§ **ACTIVITY**: Beginning with the line that contains "- BlueHoop [129 340]", write out each remaining line of the records below exactly. Do not copy any picture.

§ **INFORMATION PROVIDED**:

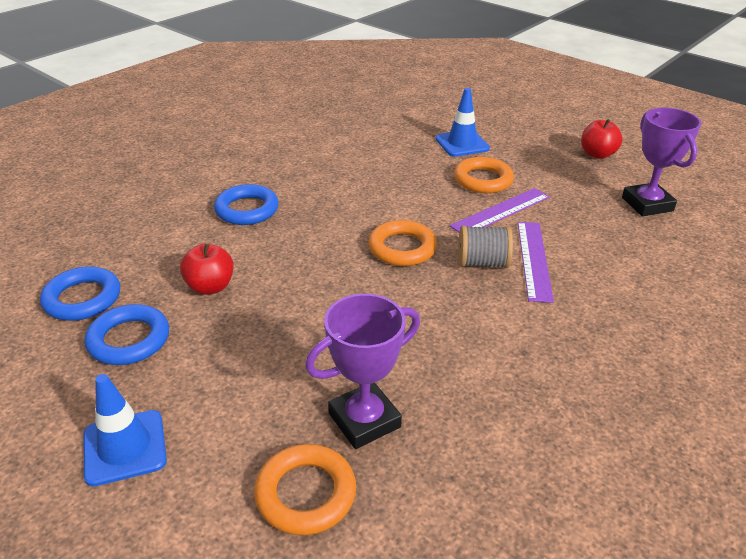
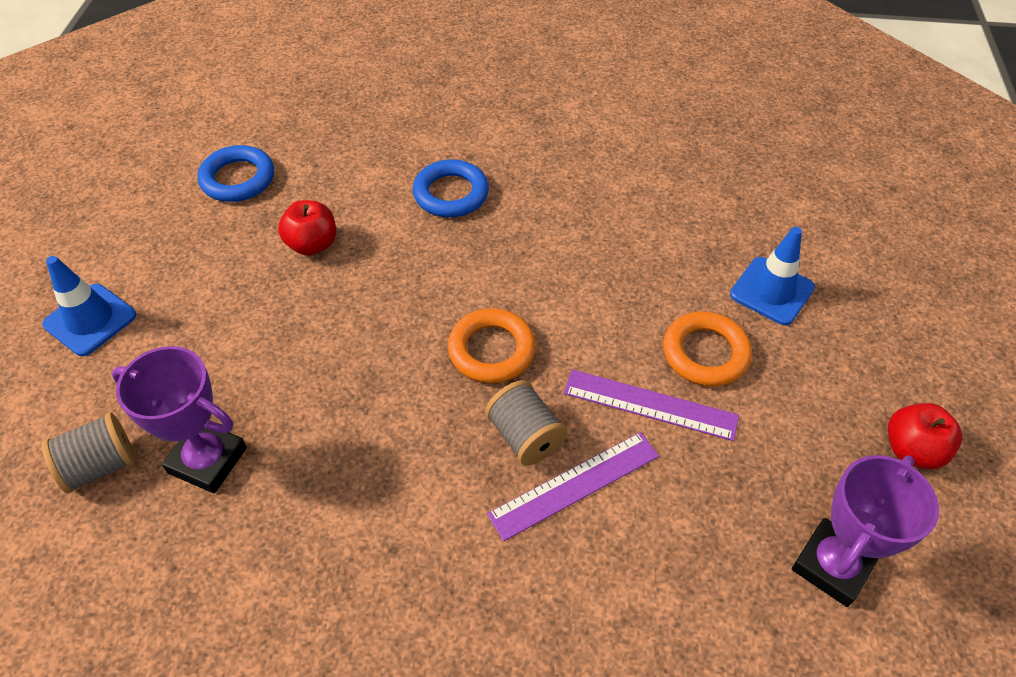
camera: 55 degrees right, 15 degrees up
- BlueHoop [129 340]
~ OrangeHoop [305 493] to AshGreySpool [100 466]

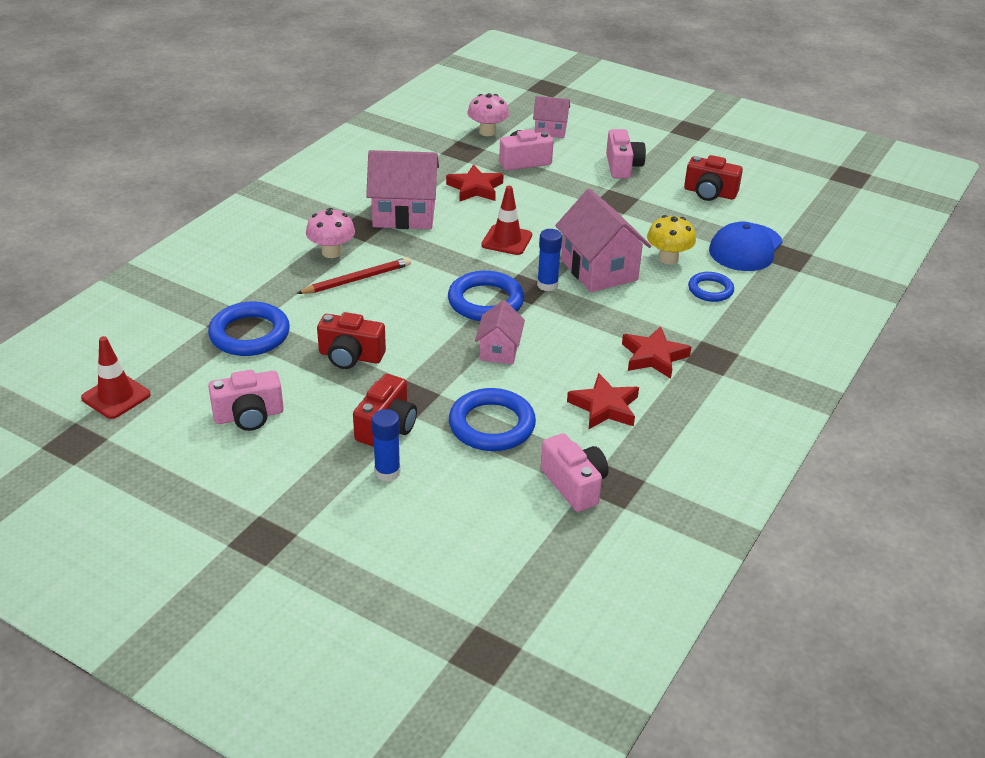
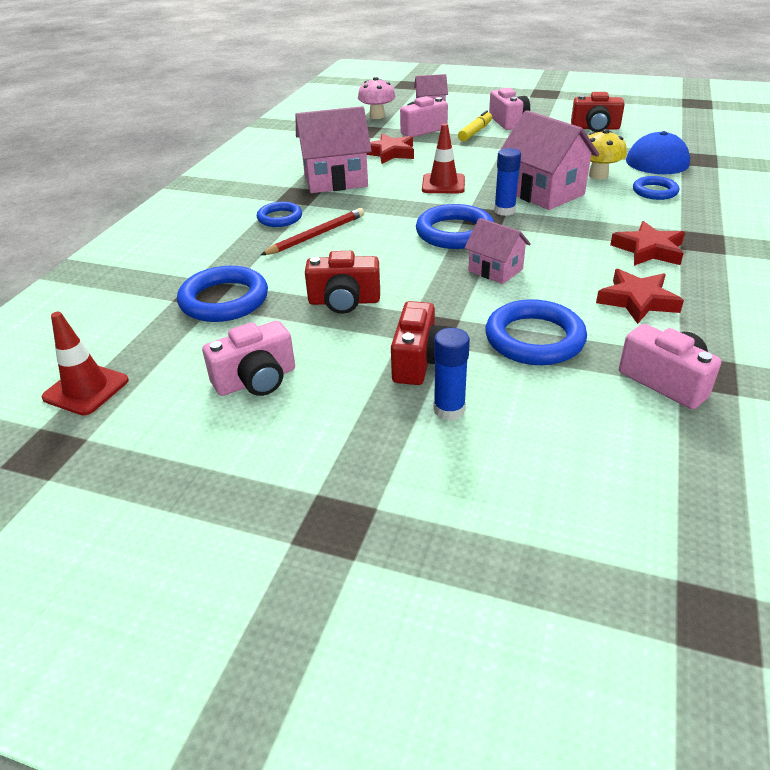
camera: 10 degrees left, 0 degrees up
~ RosyMushroom [331 252] to BlueHoop [280 218]
~ RosyCottage [499 350] = [495 270] 45 degrees counterclockwise
+ YellowFeltPen [475 132]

§ **ANSWER AREA**:
- BlueHoop [129 340]
~ OrangeHoop [305 493] to AshGreySpool [100 466]

camera: 10 degrees left, 0 degrees up
~ RosyMushroom [331 252] to BlueHoop [280 218]
~ RosyCottage [499 350] = [495 270] 45 degrees counterclockwise
+ YellowFeltPen [475 132]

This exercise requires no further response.